··· Extracted material ···
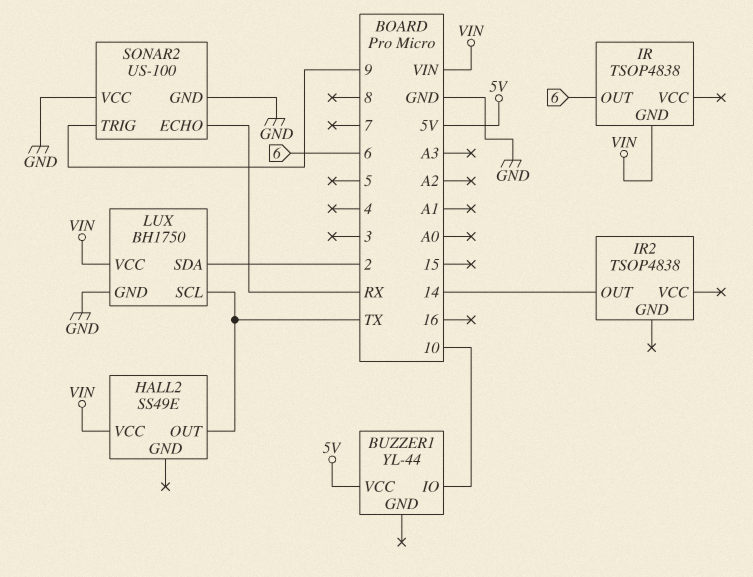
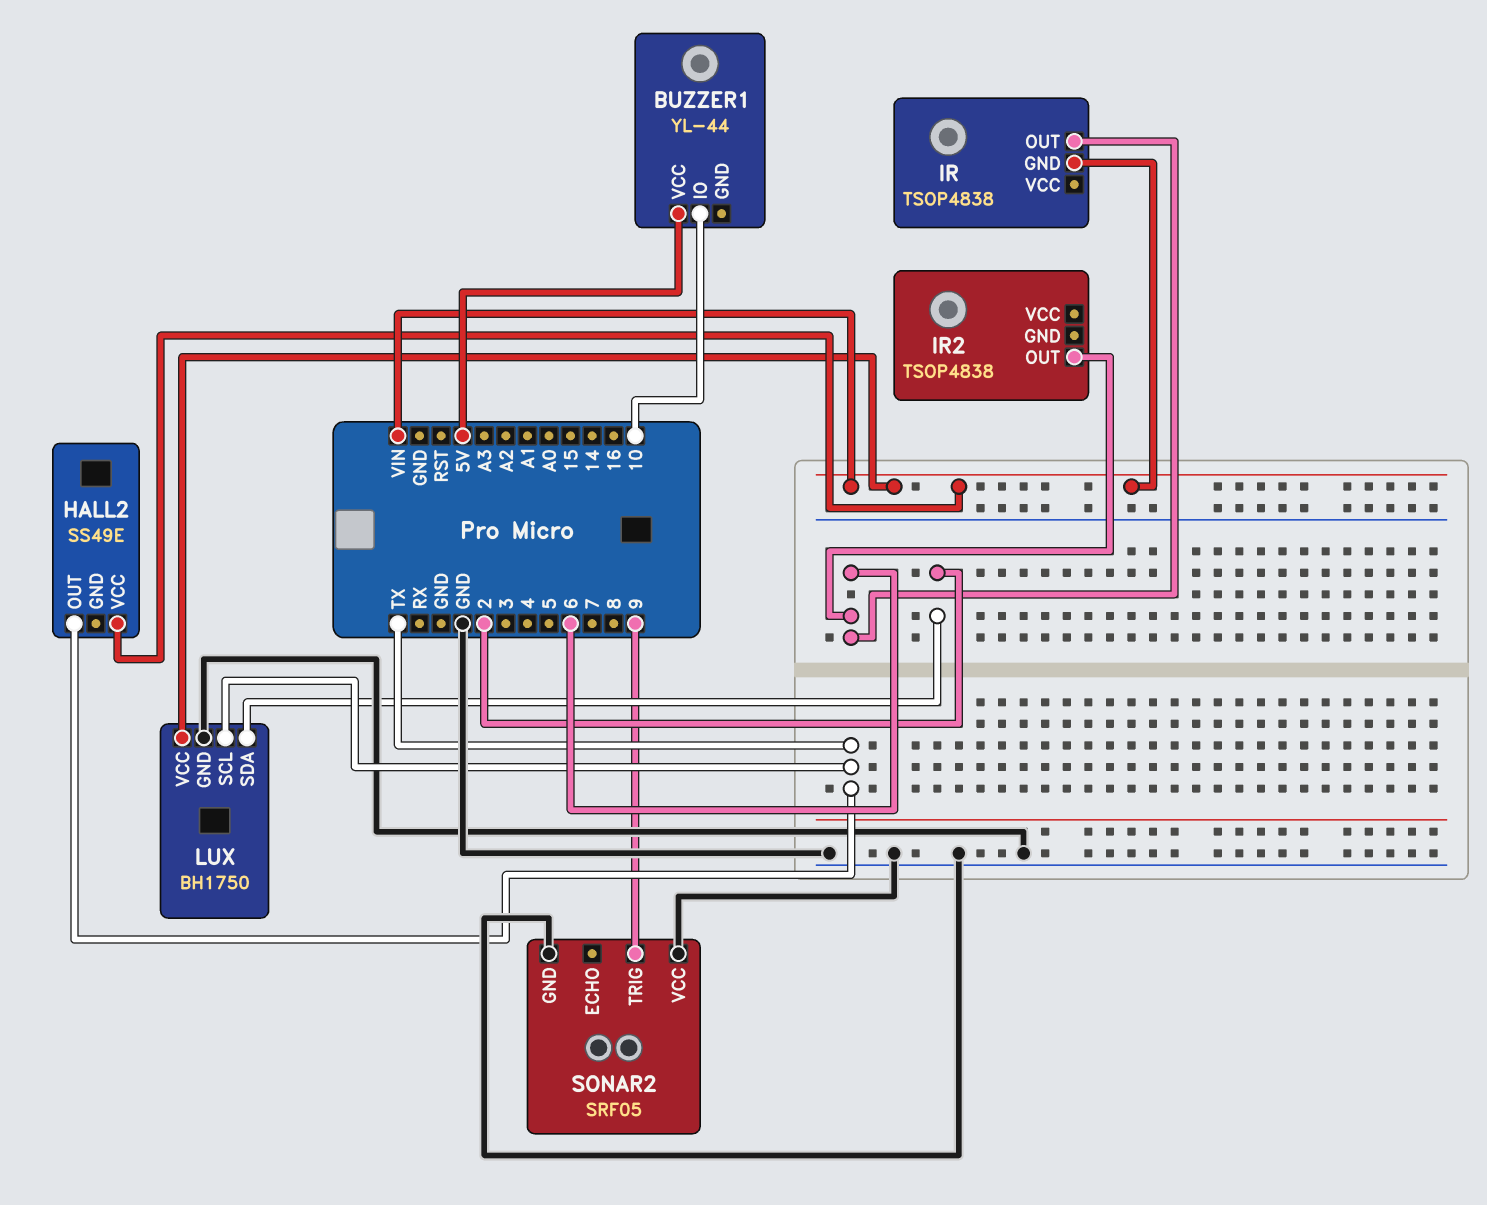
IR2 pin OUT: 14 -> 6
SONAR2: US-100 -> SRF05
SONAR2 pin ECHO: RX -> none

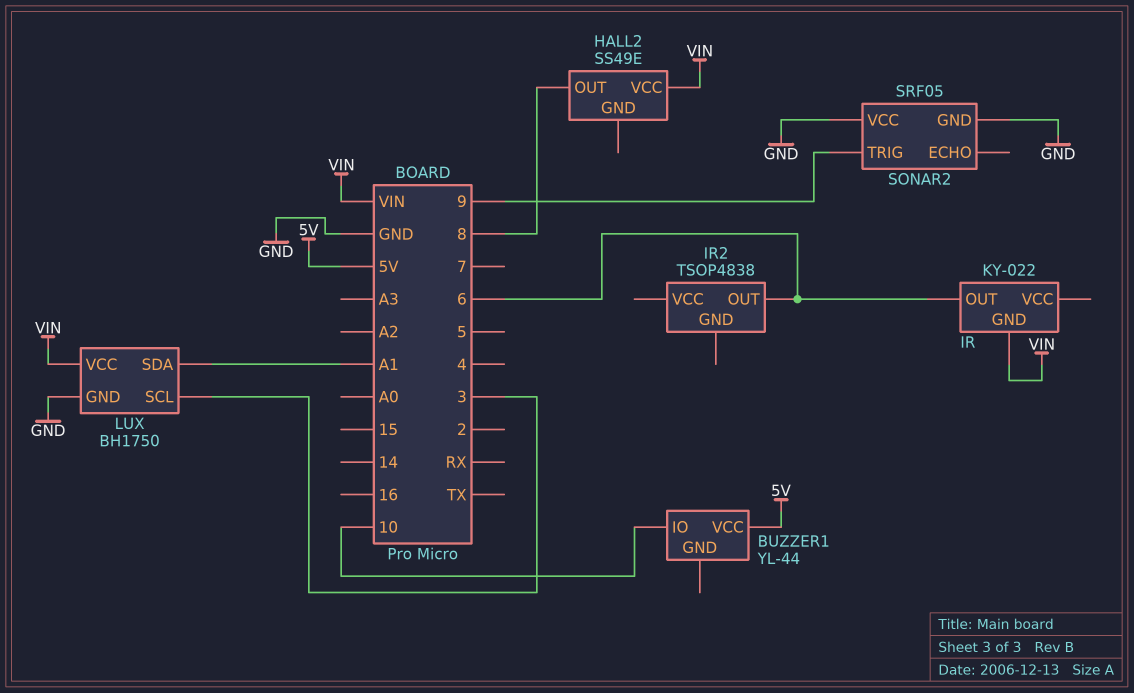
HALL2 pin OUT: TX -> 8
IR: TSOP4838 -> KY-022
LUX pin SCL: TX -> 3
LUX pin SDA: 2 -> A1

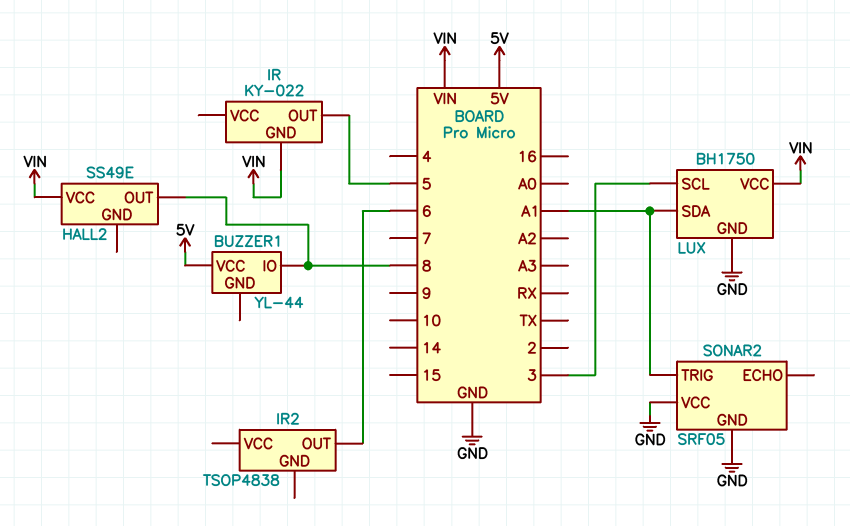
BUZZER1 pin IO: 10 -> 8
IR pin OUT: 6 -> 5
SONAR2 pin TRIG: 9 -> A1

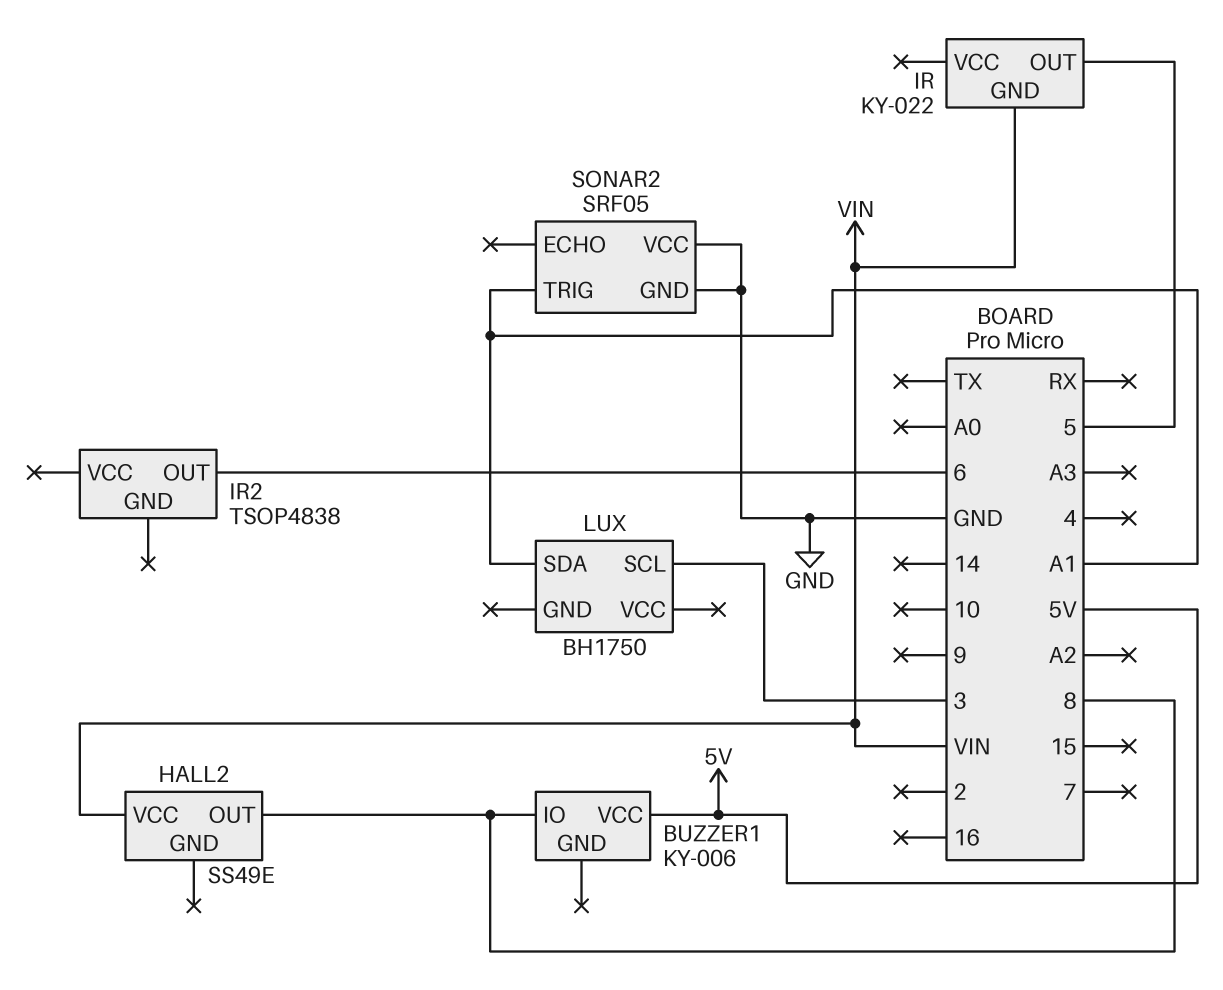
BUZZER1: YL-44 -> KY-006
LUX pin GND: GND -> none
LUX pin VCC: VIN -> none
···
Please reproduce the entries from above exactly; images are not part of the copy.

IR2 pin OUT: 14 -> 6
SONAR2: US-100 -> SRF05
SONAR2 pin ECHO: RX -> none

HALL2 pin OUT: TX -> 8
IR: TSOP4838 -> KY-022
LUX pin SCL: TX -> 3
LUX pin SDA: 2 -> A1

BUZZER1 pin IO: 10 -> 8
IR pin OUT: 6 -> 5
SONAR2 pin TRIG: 9 -> A1

BUZZER1: YL-44 -> KY-006
LUX pin GND: GND -> none
LUX pin VCC: VIN -> none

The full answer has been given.